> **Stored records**

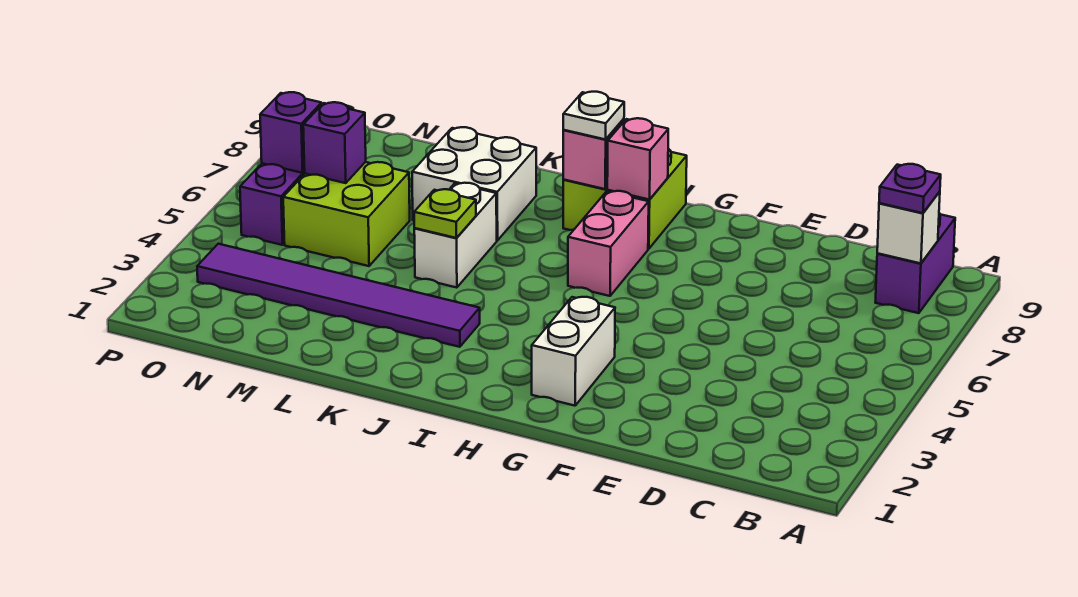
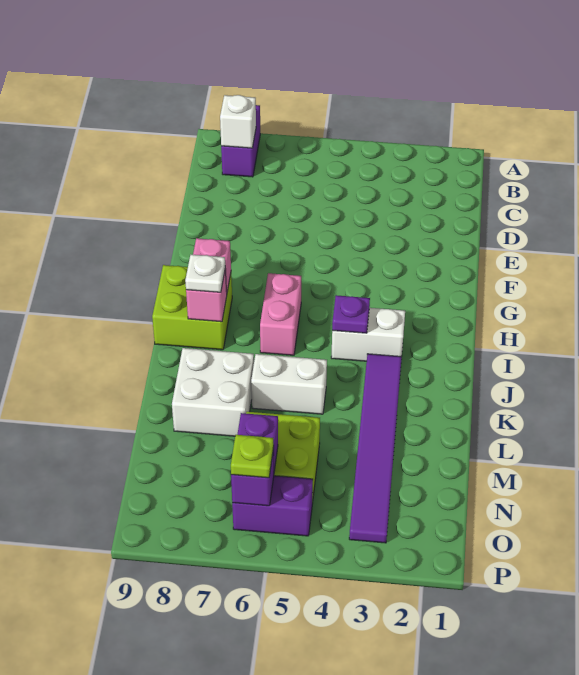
purple brick B8:B9 level 1 -> purple brick A8:B8 level 1
purple plate B8 level 3 -> purple plate I4 level 2
white brick G2:G3 level 1 -> white brick I3:I4 level 1
pink brick H6:H7 level 1 -> pink brick H6:I6 level 1
lime plate K5 level 2 -> lime plate O6 level 3

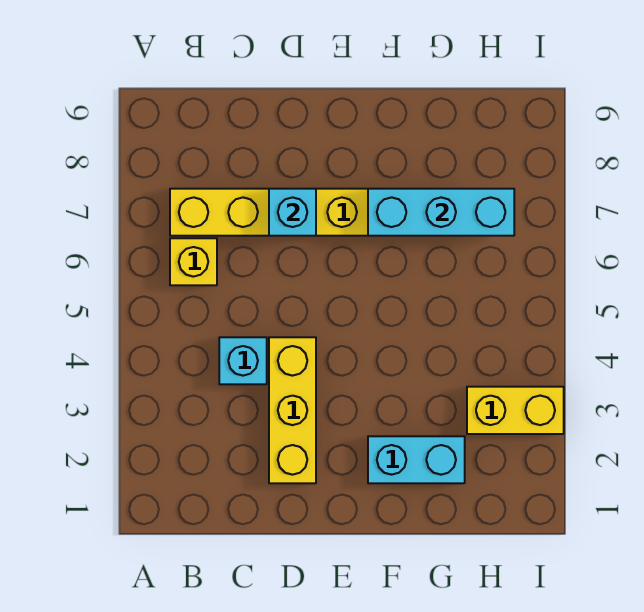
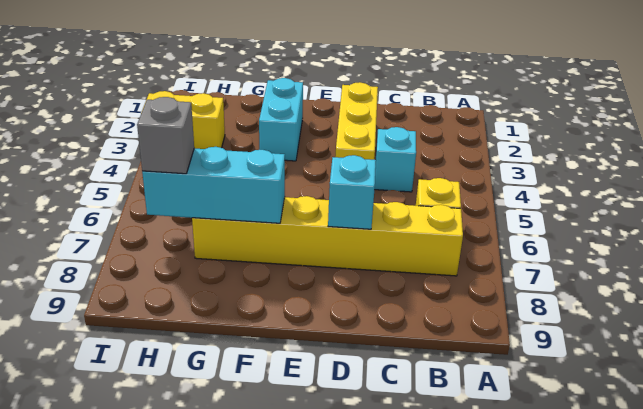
cyan brick F2:G2 level 1 -> cyan brick F2:F3 level 1
none -> grey brick H7 level 3

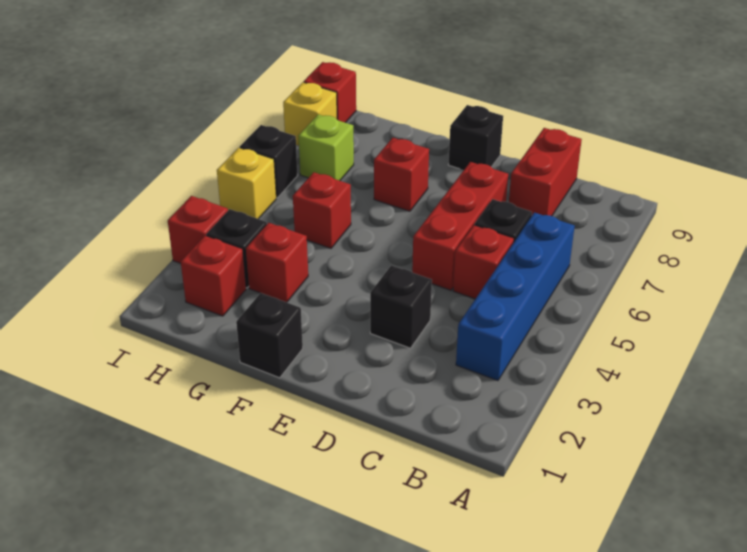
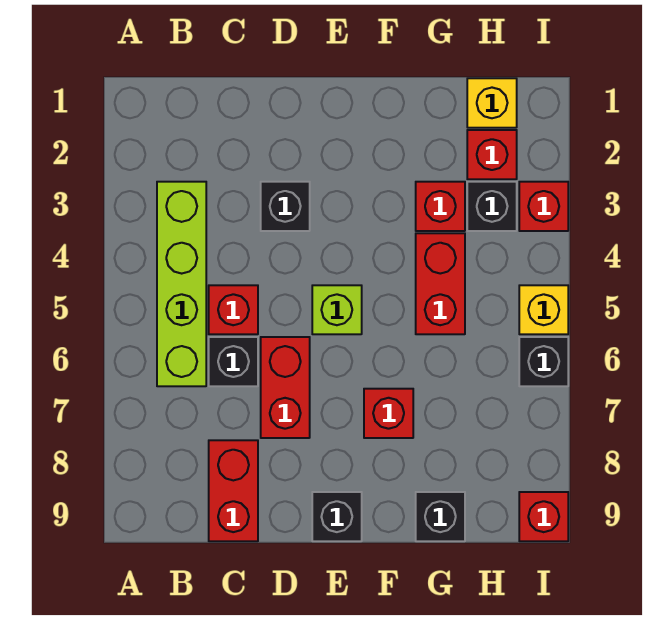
blue brick B3:B6 level 1 -> lime brick B3:B6 level 1
red brick D5:D7 level 1 -> red brick D6:D7 level 1
black brick F1 level 1 -> black brick G9 level 1
red brick G5 level 1 -> red brick G4:G5 level 1
lime brick H7 level 1 -> lime brick E5 level 1
yellow brick I8 level 1 -> yellow brick H1 level 1

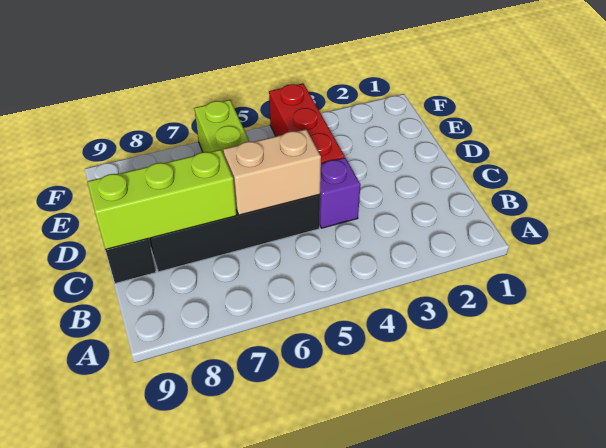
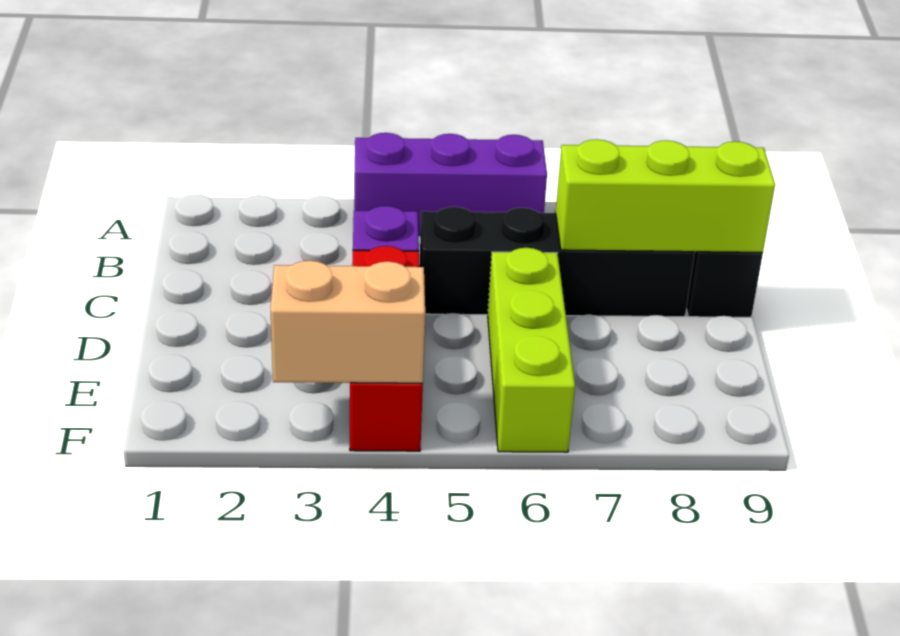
none -> purple brick A4:A6 level 1
tan brick C5:C6 level 2 -> tan brick F3:F4 level 2

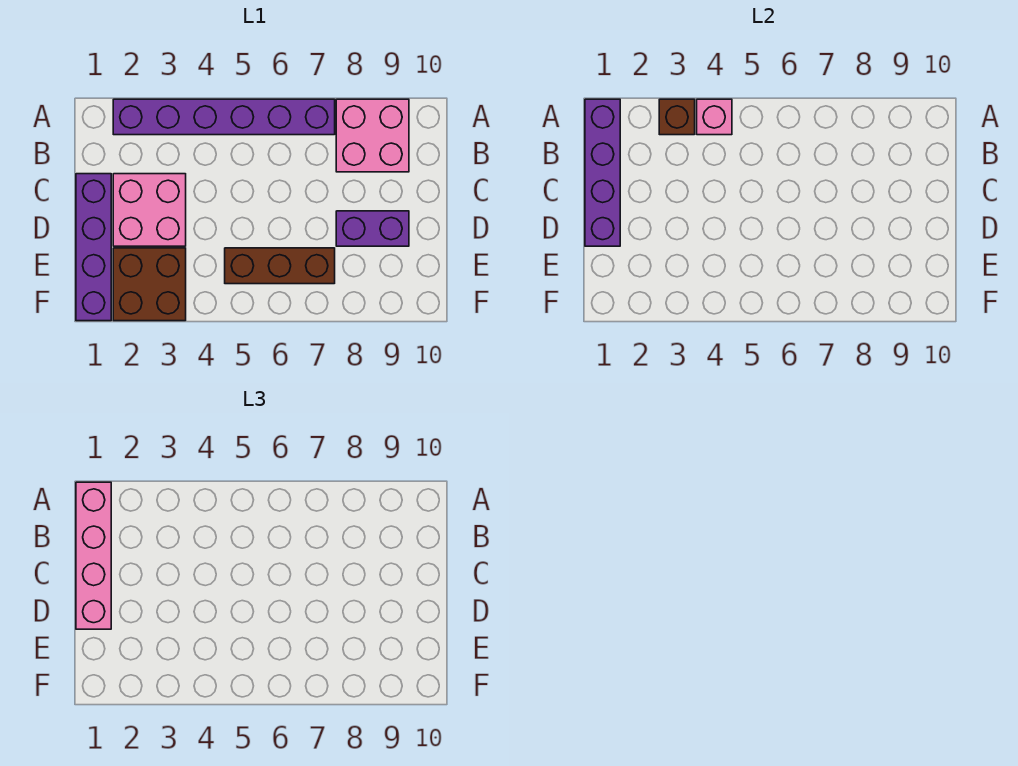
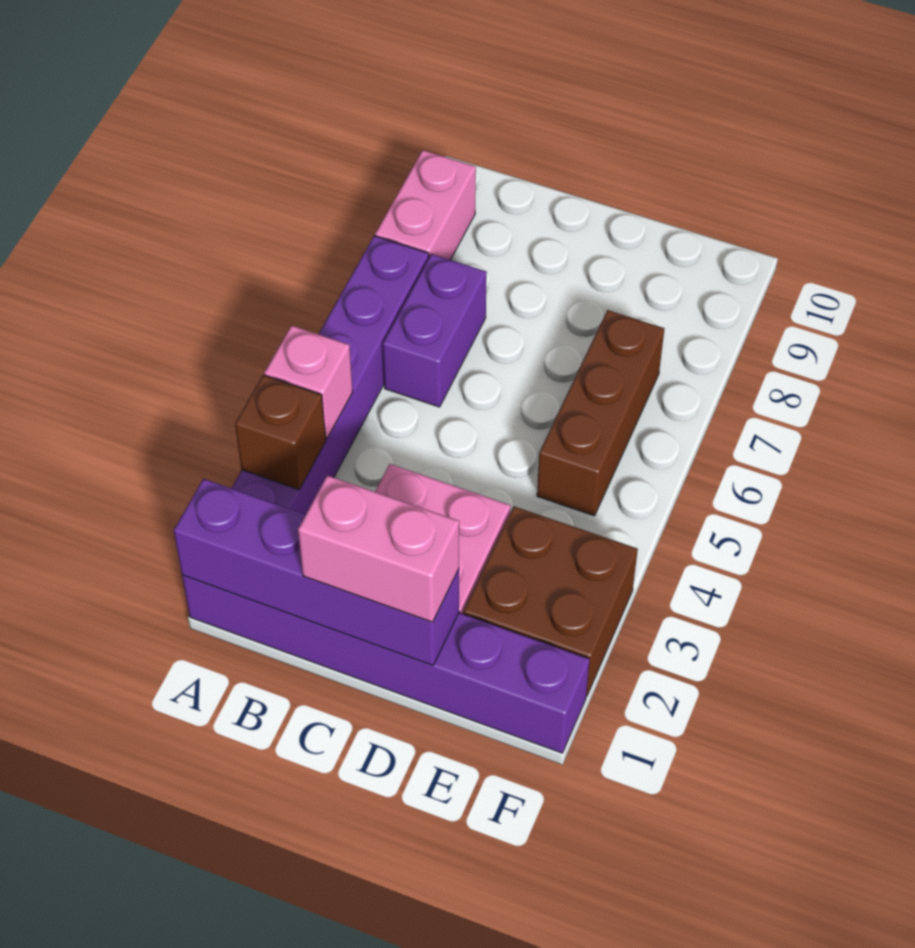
pink brick A1:D1 level 3 -> pink brick C1:D1 level 3
pink brick A8:B9 level 1 -> pink brick A8:A9 level 1
purple brick C1:F1 level 1 -> purple brick A1:F1 level 1
purple brick D8:D9 level 1 -> purple brick B6:B7 level 1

> **Exercise brief**
If an entry holds an image, omit that image and print the remainder exactly as it stands.

> **Answer section**
purple brick B8:B9 level 1 -> purple brick A8:B8 level 1
purple plate B8 level 3 -> purple plate I4 level 2
white brick G2:G3 level 1 -> white brick I3:I4 level 1
pink brick H6:H7 level 1 -> pink brick H6:I6 level 1
lime plate K5 level 2 -> lime plate O6 level 3

cyan brick F2:G2 level 1 -> cyan brick F2:F3 level 1
none -> grey brick H7 level 3

blue brick B3:B6 level 1 -> lime brick B3:B6 level 1
red brick D5:D7 level 1 -> red brick D6:D7 level 1
black brick F1 level 1 -> black brick G9 level 1
red brick G5 level 1 -> red brick G4:G5 level 1
lime brick H7 level 1 -> lime brick E5 level 1
yellow brick I8 level 1 -> yellow brick H1 level 1

none -> purple brick A4:A6 level 1
tan brick C5:C6 level 2 -> tan brick F3:F4 level 2

pink brick A1:D1 level 3 -> pink brick C1:D1 level 3
pink brick A8:B9 level 1 -> pink brick A8:A9 level 1
purple brick C1:F1 level 1 -> purple brick A1:F1 level 1
purple brick D8:D9 level 1 -> purple brick B6:B7 level 1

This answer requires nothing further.